### Instruction
All the data should be transcribed exactly, with every line kept.

:: Data excerpts ::

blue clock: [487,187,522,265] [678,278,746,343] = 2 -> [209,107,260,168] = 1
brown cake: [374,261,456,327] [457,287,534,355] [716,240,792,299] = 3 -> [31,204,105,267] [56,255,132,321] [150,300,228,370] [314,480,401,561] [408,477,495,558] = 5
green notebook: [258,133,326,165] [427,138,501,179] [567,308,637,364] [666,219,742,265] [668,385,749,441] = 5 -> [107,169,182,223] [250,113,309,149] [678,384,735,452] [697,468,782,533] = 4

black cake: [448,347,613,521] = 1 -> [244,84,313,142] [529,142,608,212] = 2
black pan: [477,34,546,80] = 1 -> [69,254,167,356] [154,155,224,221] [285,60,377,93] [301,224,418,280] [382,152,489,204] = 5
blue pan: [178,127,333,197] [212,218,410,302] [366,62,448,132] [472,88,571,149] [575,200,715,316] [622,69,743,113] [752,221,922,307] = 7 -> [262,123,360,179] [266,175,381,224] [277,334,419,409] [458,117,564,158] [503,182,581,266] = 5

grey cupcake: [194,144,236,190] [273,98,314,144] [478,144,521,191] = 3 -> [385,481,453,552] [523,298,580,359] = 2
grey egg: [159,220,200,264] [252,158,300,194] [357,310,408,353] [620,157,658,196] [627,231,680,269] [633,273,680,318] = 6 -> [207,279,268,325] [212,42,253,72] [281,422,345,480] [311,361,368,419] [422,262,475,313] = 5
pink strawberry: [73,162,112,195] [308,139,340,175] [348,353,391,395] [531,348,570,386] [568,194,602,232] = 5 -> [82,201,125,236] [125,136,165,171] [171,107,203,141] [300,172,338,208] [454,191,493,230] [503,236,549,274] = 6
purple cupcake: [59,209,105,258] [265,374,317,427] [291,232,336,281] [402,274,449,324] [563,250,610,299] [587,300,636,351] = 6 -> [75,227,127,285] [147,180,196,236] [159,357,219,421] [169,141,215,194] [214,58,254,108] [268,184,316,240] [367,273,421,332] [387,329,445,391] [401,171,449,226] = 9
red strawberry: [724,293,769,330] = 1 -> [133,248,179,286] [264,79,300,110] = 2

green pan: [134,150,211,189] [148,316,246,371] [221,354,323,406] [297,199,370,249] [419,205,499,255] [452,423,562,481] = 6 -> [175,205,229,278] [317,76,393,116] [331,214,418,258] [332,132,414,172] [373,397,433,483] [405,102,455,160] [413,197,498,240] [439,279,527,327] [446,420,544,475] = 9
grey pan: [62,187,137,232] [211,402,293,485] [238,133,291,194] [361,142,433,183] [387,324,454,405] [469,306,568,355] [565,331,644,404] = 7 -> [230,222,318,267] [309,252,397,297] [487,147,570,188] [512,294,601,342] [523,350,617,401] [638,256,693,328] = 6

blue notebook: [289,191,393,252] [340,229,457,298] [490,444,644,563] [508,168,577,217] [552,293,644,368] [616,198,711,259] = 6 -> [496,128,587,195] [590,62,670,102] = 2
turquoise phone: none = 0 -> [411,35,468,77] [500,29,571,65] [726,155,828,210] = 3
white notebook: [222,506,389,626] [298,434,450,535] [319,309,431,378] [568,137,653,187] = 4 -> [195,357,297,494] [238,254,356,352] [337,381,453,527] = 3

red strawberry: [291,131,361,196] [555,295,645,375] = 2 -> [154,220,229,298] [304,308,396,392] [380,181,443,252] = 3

:::

### Result for this exercise
blue clock: [487,187,522,265] [678,278,746,343] = 2 -> [209,107,260,168] = 1
brown cake: [374,261,456,327] [457,287,534,355] [716,240,792,299] = 3 -> [31,204,105,267] [56,255,132,321] [150,300,228,370] [314,480,401,561] [408,477,495,558] = 5
green notebook: [258,133,326,165] [427,138,501,179] [567,308,637,364] [666,219,742,265] [668,385,749,441] = 5 -> [107,169,182,223] [250,113,309,149] [678,384,735,452] [697,468,782,533] = 4

black cake: [448,347,613,521] = 1 -> [244,84,313,142] [529,142,608,212] = 2
black pan: [477,34,546,80] = 1 -> [69,254,167,356] [154,155,224,221] [285,60,377,93] [301,224,418,280] [382,152,489,204] = 5
blue pan: [178,127,333,197] [212,218,410,302] [366,62,448,132] [472,88,571,149] [575,200,715,316] [622,69,743,113] [752,221,922,307] = 7 -> [262,123,360,179] [266,175,381,224] [277,334,419,409] [458,117,564,158] [503,182,581,266] = 5

grey cupcake: [194,144,236,190] [273,98,314,144] [478,144,521,191] = 3 -> [385,481,453,552] [523,298,580,359] = 2
grey egg: [159,220,200,264] [252,158,300,194] [357,310,408,353] [620,157,658,196] [627,231,680,269] [633,273,680,318] = 6 -> [207,279,268,325] [212,42,253,72] [281,422,345,480] [311,361,368,419] [422,262,475,313] = 5
pink strawberry: [73,162,112,195] [308,139,340,175] [348,353,391,395] [531,348,570,386] [568,194,602,232] = 5 -> [82,201,125,236] [125,136,165,171] [171,107,203,141] [300,172,338,208] [454,191,493,230] [503,236,549,274] = 6
purple cupcake: [59,209,105,258] [265,374,317,427] [291,232,336,281] [402,274,449,324] [563,250,610,299] [587,300,636,351] = 6 -> [75,227,127,285] [147,180,196,236] [159,357,219,421] [169,141,215,194] [214,58,254,108] [268,184,316,240] [367,273,421,332] [387,329,445,391] [401,171,449,226] = 9
red strawberry: [724,293,769,330] = 1 -> [133,248,179,286] [264,79,300,110] = 2

green pan: [134,150,211,189] [148,316,246,371] [221,354,323,406] [297,199,370,249] [419,205,499,255] [452,423,562,481] = 6 -> [175,205,229,278] [317,76,393,116] [331,214,418,258] [332,132,414,172] [373,397,433,483] [405,102,455,160] [413,197,498,240] [439,279,527,327] [446,420,544,475] = 9
grey pan: [62,187,137,232] [211,402,293,485] [238,133,291,194] [361,142,433,183] [387,324,454,405] [469,306,568,355] [565,331,644,404] = 7 -> [230,222,318,267] [309,252,397,297] [487,147,570,188] [512,294,601,342] [523,350,617,401] [638,256,693,328] = 6

blue notebook: [289,191,393,252] [340,229,457,298] [490,444,644,563] [508,168,577,217] [552,293,644,368] [616,198,711,259] = 6 -> [496,128,587,195] [590,62,670,102] = 2
turquoise phone: none = 0 -> [411,35,468,77] [500,29,571,65] [726,155,828,210] = 3
white notebook: [222,506,389,626] [298,434,450,535] [319,309,431,378] [568,137,653,187] = 4 -> [195,357,297,494] [238,254,356,352] [337,381,453,527] = 3

red strawberry: [291,131,361,196] [555,295,645,375] = 2 -> [154,220,229,298] [304,308,396,392] [380,181,443,252] = 3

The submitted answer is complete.